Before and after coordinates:
+ + +

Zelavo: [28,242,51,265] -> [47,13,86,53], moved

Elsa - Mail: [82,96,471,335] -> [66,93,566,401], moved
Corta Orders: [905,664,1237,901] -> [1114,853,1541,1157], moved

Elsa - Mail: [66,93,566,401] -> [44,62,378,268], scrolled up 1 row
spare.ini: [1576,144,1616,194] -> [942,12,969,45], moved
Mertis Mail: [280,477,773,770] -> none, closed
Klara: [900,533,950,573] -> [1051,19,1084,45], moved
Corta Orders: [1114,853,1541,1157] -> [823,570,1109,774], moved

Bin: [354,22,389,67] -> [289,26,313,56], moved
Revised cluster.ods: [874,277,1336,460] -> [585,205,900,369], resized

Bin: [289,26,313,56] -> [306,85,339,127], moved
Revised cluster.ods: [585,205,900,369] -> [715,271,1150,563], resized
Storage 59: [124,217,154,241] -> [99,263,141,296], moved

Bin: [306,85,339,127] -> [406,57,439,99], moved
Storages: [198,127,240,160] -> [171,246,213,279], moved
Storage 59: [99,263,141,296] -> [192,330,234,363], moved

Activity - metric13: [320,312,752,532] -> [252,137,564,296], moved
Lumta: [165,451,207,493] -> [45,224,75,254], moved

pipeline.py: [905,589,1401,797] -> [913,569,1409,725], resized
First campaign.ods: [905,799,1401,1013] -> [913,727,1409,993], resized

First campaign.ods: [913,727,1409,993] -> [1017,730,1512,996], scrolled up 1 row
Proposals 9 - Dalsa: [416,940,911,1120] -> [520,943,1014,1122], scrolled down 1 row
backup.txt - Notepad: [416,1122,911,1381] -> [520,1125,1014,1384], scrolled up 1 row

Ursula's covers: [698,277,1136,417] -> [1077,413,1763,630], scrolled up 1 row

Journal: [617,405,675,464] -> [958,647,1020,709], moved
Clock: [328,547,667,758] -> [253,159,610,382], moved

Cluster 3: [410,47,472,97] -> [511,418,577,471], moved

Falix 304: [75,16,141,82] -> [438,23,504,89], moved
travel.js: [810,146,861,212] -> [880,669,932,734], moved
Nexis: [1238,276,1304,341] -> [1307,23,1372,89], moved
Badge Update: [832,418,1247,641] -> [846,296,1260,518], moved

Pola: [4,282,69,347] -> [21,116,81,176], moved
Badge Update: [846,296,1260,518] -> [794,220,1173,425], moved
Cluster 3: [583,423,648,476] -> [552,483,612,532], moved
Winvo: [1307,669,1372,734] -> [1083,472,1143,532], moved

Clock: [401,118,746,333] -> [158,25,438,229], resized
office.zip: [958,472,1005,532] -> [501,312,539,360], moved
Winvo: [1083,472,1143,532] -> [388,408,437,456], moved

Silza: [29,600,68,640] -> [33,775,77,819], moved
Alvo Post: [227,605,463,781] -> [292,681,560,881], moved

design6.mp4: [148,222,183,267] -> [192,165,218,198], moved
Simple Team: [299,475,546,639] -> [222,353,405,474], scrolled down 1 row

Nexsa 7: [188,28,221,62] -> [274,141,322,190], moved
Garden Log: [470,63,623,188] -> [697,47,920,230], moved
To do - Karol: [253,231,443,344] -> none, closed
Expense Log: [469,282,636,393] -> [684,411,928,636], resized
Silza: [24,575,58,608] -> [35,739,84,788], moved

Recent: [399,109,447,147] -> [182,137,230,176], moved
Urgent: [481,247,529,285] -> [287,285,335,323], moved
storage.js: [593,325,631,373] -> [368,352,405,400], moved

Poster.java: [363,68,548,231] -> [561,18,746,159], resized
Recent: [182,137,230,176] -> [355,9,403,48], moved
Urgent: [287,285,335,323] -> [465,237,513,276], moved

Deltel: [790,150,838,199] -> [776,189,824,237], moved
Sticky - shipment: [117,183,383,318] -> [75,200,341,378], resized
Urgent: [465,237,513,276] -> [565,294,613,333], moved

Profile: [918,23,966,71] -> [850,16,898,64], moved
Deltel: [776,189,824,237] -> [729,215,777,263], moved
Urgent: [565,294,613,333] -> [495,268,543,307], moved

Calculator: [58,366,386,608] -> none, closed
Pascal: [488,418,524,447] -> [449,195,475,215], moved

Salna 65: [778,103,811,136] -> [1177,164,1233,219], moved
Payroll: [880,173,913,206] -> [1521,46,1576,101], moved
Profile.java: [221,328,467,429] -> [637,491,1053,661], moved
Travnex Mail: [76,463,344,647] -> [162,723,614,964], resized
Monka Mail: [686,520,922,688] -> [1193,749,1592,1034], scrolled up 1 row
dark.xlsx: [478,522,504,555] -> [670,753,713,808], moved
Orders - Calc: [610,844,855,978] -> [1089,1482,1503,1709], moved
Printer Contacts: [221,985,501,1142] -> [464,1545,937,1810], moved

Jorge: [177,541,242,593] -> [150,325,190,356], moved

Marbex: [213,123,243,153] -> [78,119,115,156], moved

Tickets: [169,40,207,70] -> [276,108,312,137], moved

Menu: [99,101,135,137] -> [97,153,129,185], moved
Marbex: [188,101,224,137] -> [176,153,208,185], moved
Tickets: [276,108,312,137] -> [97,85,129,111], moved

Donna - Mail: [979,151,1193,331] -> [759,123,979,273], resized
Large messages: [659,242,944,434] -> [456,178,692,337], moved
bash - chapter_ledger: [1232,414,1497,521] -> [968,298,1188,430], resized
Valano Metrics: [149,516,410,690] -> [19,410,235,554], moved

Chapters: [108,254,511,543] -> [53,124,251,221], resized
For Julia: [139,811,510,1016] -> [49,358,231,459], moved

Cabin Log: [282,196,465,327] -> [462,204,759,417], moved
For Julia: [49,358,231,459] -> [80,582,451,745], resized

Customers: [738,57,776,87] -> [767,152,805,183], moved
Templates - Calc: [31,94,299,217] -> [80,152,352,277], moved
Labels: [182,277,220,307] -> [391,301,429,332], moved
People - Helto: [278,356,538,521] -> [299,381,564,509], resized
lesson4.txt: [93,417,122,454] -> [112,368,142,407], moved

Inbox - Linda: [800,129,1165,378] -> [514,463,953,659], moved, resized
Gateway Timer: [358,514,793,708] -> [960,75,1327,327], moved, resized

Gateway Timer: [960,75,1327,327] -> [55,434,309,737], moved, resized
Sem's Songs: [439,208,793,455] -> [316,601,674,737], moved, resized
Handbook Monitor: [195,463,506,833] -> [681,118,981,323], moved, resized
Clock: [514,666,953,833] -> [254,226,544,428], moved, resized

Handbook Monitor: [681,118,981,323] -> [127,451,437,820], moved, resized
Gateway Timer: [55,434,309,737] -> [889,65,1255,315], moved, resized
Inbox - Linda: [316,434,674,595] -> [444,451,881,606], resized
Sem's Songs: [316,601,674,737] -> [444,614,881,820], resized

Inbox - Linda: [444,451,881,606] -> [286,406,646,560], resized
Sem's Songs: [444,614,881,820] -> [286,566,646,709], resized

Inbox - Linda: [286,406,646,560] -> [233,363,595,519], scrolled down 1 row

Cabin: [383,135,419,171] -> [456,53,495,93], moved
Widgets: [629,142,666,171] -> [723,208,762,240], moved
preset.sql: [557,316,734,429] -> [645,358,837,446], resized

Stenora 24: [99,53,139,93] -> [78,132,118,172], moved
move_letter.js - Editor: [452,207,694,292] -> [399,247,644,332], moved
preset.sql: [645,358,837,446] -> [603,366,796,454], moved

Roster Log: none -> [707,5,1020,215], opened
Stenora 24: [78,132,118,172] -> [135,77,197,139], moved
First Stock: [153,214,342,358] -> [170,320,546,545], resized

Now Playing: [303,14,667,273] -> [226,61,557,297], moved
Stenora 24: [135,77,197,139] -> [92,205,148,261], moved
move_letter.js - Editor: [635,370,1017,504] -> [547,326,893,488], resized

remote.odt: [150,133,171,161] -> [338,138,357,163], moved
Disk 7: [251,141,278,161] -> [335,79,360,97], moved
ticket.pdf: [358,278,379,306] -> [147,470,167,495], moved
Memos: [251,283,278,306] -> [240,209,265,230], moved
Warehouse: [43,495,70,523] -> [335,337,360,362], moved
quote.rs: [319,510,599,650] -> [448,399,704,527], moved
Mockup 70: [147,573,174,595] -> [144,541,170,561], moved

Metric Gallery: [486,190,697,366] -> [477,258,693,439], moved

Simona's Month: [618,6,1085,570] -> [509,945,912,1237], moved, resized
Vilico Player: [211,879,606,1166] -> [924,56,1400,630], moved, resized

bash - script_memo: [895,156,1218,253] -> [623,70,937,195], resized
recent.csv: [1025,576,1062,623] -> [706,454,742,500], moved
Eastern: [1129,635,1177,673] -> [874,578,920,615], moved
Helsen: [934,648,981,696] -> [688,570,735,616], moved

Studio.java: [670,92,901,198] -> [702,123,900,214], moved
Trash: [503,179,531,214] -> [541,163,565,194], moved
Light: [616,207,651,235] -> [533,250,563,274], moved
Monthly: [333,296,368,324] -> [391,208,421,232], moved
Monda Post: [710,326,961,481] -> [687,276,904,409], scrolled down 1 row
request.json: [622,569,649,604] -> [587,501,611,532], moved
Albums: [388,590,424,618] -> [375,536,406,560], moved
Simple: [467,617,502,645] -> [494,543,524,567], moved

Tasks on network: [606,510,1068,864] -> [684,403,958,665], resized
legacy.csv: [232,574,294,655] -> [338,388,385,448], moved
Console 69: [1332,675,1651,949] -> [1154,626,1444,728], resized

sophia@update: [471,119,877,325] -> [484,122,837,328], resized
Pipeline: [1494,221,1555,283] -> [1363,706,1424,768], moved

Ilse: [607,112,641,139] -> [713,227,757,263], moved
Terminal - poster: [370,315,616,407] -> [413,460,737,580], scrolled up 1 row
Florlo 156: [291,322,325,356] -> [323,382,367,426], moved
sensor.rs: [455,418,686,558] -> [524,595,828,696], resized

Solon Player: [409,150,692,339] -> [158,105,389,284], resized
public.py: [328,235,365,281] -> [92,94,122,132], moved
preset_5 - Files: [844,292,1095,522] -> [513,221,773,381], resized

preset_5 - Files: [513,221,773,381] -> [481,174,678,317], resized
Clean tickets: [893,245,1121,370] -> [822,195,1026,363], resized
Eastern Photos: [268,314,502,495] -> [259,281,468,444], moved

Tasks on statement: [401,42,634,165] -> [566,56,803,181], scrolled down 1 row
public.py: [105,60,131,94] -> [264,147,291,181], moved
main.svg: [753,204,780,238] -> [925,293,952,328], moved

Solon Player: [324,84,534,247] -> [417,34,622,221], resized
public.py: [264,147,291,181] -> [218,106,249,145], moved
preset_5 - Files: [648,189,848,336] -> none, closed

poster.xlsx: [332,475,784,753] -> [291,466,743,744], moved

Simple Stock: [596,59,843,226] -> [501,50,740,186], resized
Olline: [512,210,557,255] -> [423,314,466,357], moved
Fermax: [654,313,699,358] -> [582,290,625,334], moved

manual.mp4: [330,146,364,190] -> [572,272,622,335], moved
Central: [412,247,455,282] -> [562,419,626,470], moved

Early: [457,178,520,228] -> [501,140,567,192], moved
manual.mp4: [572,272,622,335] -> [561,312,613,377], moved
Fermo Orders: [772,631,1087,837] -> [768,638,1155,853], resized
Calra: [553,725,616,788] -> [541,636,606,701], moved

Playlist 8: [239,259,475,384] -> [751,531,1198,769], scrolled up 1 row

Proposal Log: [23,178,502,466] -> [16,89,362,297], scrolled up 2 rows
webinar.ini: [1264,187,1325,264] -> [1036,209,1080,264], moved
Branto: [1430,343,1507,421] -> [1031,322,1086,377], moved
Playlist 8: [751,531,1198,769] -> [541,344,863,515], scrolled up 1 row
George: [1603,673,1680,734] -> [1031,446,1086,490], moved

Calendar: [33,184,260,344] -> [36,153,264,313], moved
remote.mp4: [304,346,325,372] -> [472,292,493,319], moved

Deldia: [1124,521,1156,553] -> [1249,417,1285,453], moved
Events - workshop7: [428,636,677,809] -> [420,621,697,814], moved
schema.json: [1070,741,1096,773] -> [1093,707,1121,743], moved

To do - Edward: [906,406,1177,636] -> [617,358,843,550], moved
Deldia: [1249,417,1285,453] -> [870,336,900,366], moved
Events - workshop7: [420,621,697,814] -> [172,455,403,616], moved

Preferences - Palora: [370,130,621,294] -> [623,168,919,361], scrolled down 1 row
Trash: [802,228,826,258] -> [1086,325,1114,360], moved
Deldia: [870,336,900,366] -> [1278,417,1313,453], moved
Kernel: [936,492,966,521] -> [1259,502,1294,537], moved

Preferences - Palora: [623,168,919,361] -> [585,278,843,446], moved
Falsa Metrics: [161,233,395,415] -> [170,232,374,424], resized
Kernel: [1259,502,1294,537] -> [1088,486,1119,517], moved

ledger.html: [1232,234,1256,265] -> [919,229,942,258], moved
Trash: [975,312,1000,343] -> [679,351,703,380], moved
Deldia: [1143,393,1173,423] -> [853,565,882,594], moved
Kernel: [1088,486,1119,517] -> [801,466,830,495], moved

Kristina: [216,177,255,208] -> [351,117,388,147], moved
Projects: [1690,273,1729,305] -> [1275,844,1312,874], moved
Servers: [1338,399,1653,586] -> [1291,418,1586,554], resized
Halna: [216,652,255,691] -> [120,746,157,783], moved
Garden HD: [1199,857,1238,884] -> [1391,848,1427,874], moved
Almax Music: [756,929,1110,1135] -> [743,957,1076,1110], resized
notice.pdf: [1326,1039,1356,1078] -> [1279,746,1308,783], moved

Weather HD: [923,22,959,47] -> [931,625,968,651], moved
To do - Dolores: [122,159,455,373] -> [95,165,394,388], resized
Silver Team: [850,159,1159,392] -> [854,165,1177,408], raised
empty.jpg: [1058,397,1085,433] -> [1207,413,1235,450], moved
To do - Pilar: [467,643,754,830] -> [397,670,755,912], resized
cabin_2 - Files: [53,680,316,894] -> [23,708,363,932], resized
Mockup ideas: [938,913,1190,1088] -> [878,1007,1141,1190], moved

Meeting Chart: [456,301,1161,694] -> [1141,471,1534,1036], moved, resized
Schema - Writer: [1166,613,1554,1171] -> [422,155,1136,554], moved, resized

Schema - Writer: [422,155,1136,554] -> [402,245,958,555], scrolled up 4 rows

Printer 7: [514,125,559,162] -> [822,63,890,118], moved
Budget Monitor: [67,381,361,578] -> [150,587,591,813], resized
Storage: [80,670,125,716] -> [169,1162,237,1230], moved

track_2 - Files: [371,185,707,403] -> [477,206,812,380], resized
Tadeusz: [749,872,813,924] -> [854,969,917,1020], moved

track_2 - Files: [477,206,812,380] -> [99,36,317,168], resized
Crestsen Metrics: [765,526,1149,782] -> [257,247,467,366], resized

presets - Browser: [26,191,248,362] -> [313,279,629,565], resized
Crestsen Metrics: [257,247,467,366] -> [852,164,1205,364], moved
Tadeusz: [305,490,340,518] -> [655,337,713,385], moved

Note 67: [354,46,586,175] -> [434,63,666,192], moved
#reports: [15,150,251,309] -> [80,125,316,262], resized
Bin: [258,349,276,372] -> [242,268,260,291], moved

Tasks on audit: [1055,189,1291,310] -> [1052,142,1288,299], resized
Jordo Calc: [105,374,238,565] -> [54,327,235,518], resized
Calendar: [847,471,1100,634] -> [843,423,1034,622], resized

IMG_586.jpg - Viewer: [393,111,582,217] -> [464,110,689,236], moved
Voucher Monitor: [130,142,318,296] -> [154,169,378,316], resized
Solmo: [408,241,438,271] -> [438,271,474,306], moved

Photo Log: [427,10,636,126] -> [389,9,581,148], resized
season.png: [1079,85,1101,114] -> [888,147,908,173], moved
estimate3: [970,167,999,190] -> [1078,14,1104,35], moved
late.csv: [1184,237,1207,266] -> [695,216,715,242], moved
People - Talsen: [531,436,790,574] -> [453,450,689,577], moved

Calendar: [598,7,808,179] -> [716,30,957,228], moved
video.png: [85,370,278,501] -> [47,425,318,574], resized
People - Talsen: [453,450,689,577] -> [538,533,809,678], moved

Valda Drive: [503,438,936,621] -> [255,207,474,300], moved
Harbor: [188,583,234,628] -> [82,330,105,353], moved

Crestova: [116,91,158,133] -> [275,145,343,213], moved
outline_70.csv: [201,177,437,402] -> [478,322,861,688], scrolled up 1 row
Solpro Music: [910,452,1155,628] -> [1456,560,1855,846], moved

+ + +

What the exercise asks | Using the entries shown above, reproduce verbatim the lines from the line bearing "Kernel: [936,492,966,521] ->" to the line bearing "Halna: [216,652,255,691] ->", inclusive.

Exercise solution |
Kernel: [936,492,966,521] -> [1259,502,1294,537], moved

Preferences - Palora: [623,168,919,361] -> [585,278,843,446], moved
Falsa Metrics: [161,233,395,415] -> [170,232,374,424], resized
Kernel: [1259,502,1294,537] -> [1088,486,1119,517], moved

ledger.html: [1232,234,1256,265] -> [919,229,942,258], moved
Trash: [975,312,1000,343] -> [679,351,703,380], moved
Deldia: [1143,393,1173,423] -> [853,565,882,594], moved
Kernel: [1088,486,1119,517] -> [801,466,830,495], moved

Kristina: [216,177,255,208] -> [351,117,388,147], moved
Projects: [1690,273,1729,305] -> [1275,844,1312,874], moved
Servers: [1338,399,1653,586] -> [1291,418,1586,554], resized
Halna: [216,652,255,691] -> [120,746,157,783], moved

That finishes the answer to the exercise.